Your instructions>
Copy the lines below that contain "yellow".

Supplied records>
*** Block opens ***

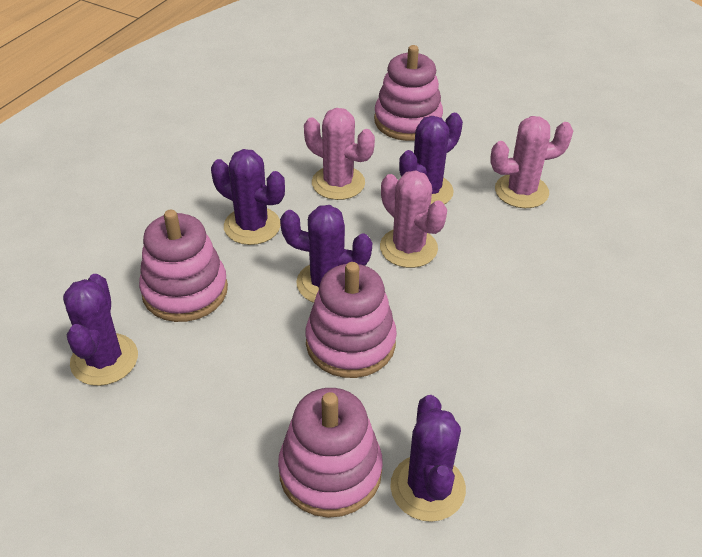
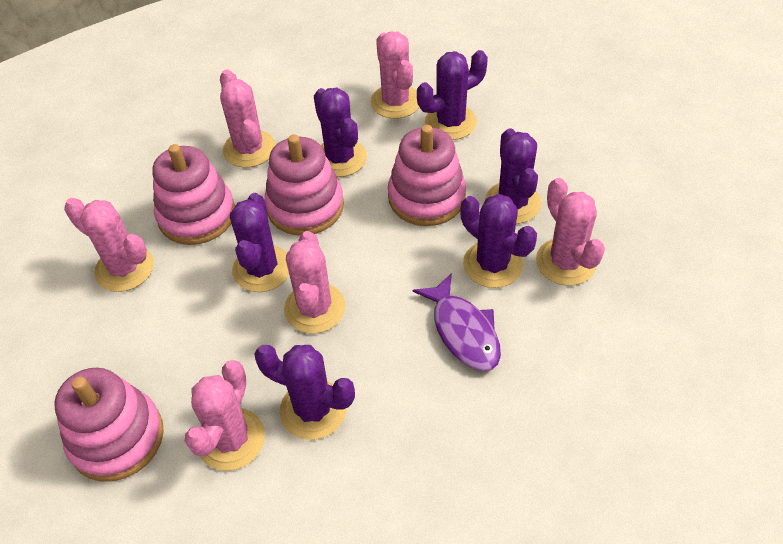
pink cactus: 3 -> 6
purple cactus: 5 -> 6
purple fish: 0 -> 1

*** Block closes ***
*** Block opens ***

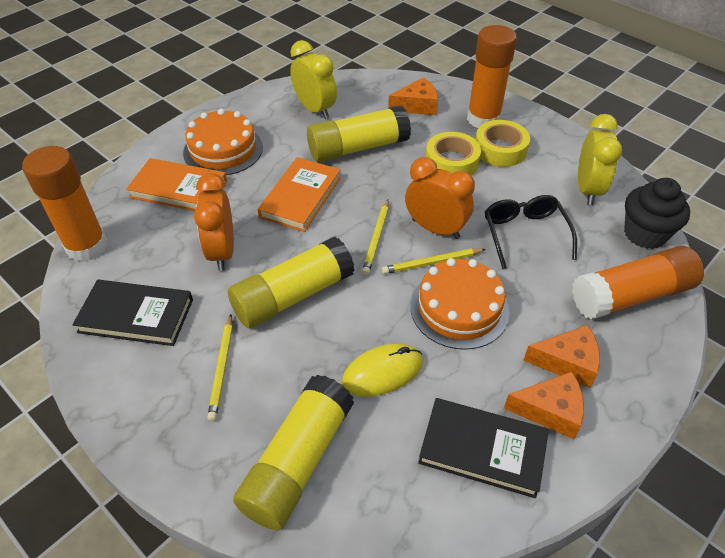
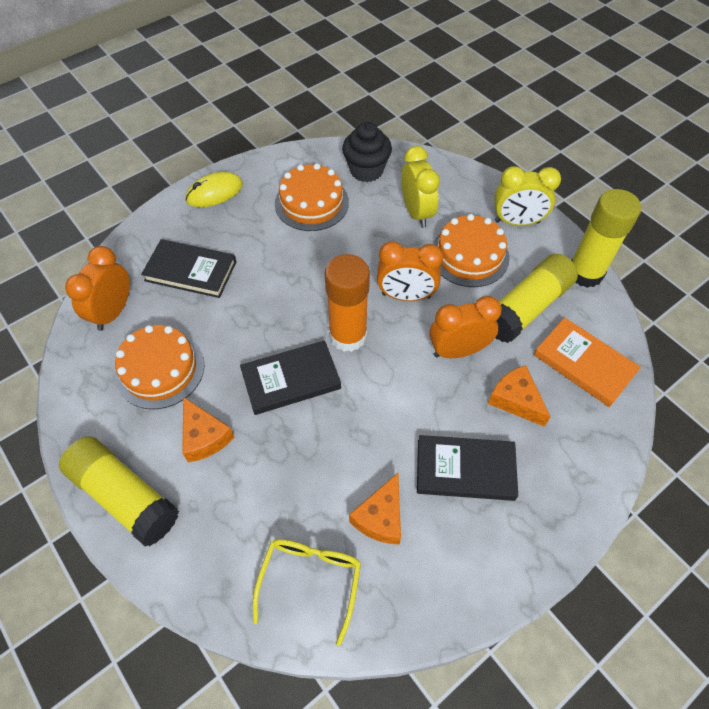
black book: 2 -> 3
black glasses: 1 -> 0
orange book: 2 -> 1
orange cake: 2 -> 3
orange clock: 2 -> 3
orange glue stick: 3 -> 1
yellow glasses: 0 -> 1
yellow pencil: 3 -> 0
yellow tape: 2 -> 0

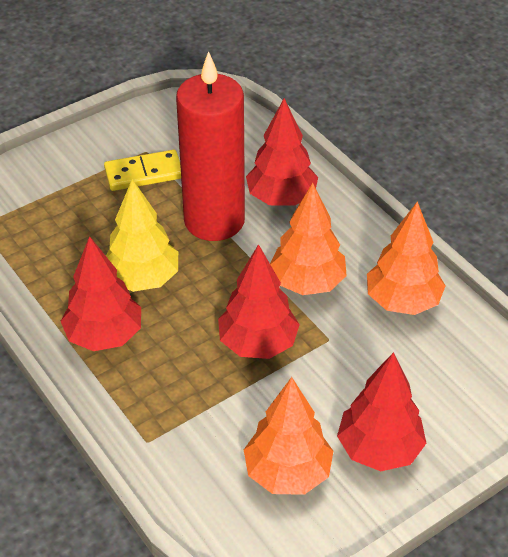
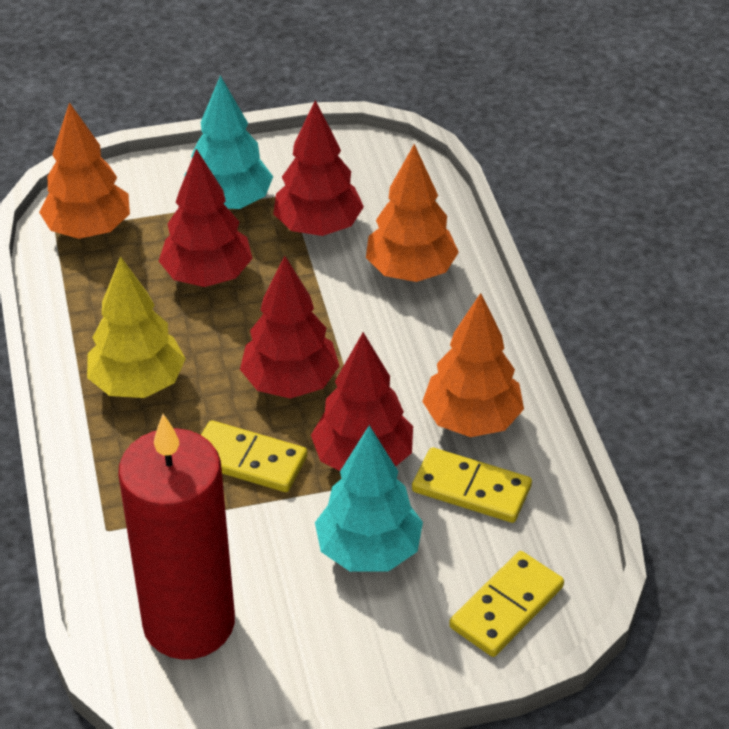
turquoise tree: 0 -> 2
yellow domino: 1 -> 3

*** Block closes ***

Output of the exercise>
yellow glasses: 0 -> 1
yellow pencil: 3 -> 0
yellow tape: 2 -> 0
yellow domino: 1 -> 3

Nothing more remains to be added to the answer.